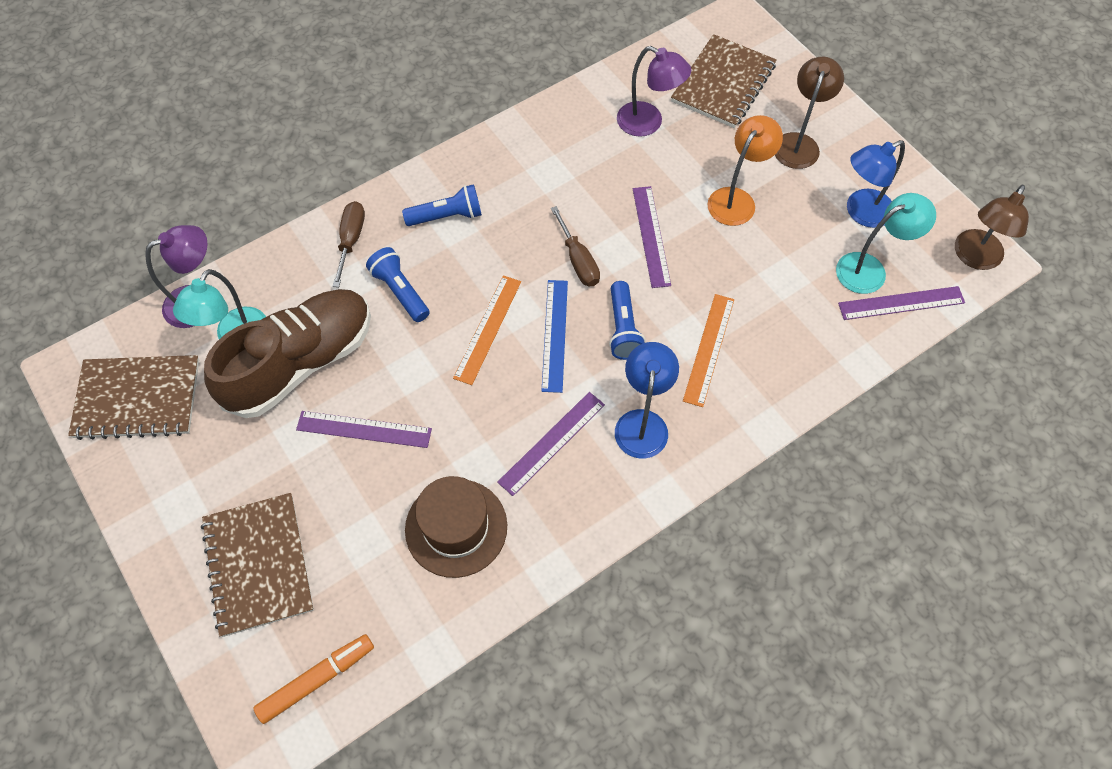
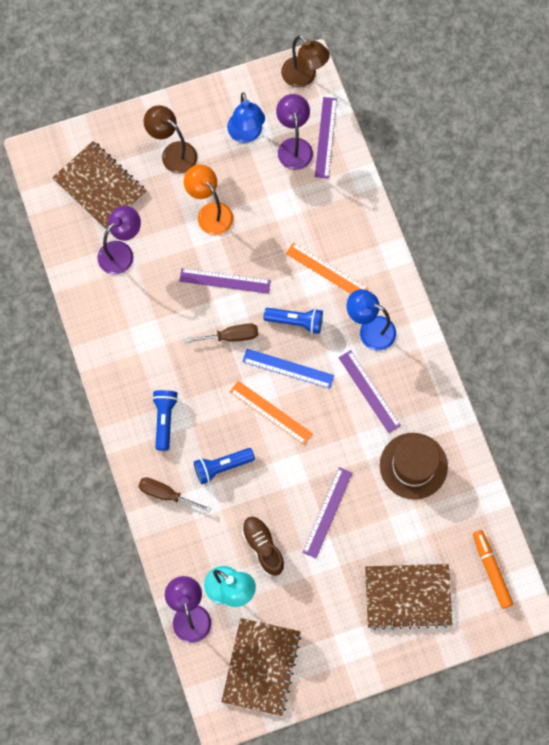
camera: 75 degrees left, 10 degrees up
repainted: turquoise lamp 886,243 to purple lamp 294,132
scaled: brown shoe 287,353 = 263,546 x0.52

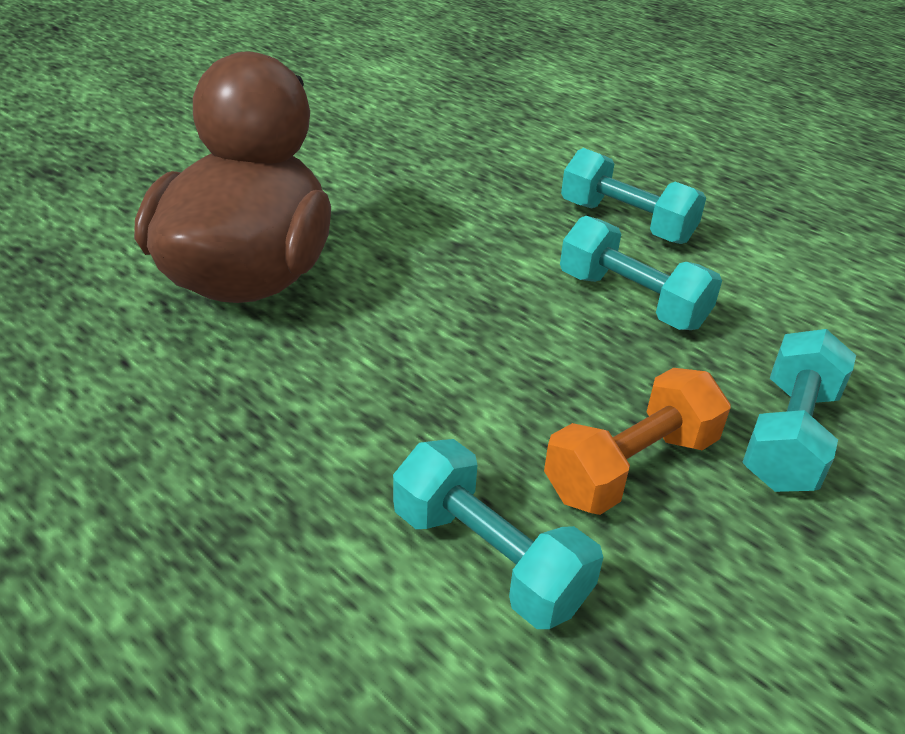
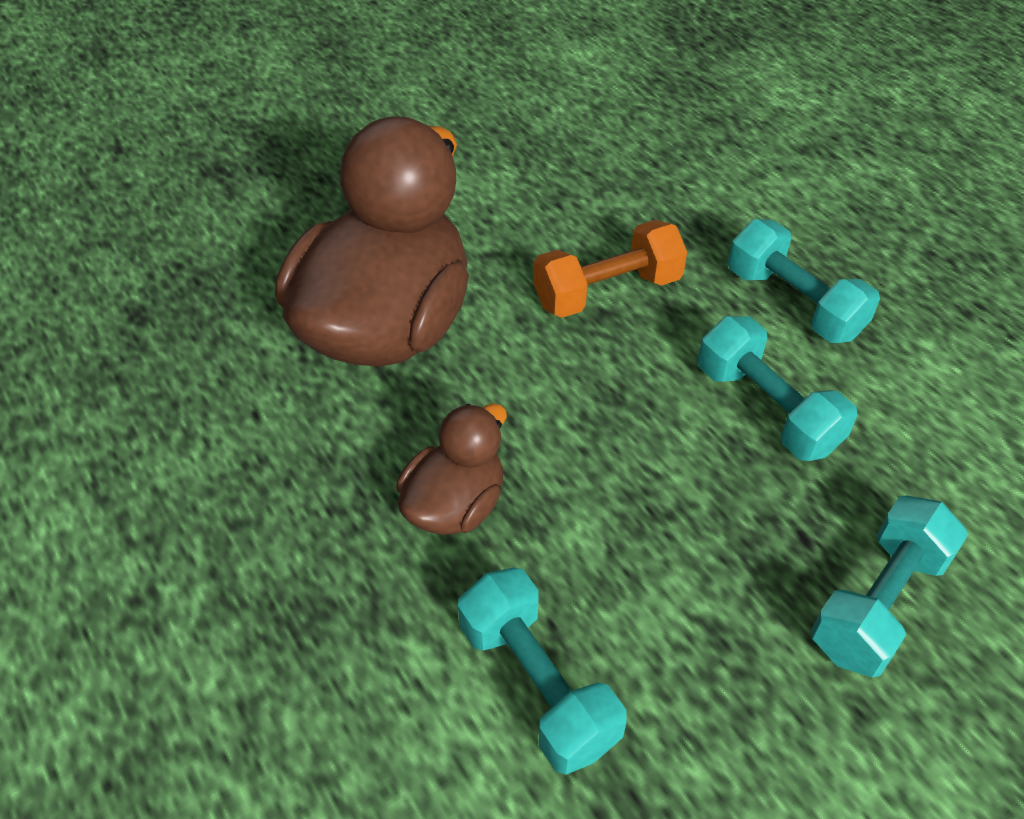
camera: 15 degrees right, 10 degrees up
new: brown duck 451,469
shifted: orange dumbbell 637,441 to 610,269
----
#### Description of the task
Print all of the entries word for word. Omit the pictures they contain.

#### Solution for this task
camera: 75 degrees left, 10 degrees up
repainted: turquoise lamp 886,243 to purple lamp 294,132
scaled: brown shoe 287,353 = 263,546 x0.52

camera: 15 degrees right, 10 degrees up
new: brown duck 451,469
shifted: orange dumbbell 637,441 to 610,269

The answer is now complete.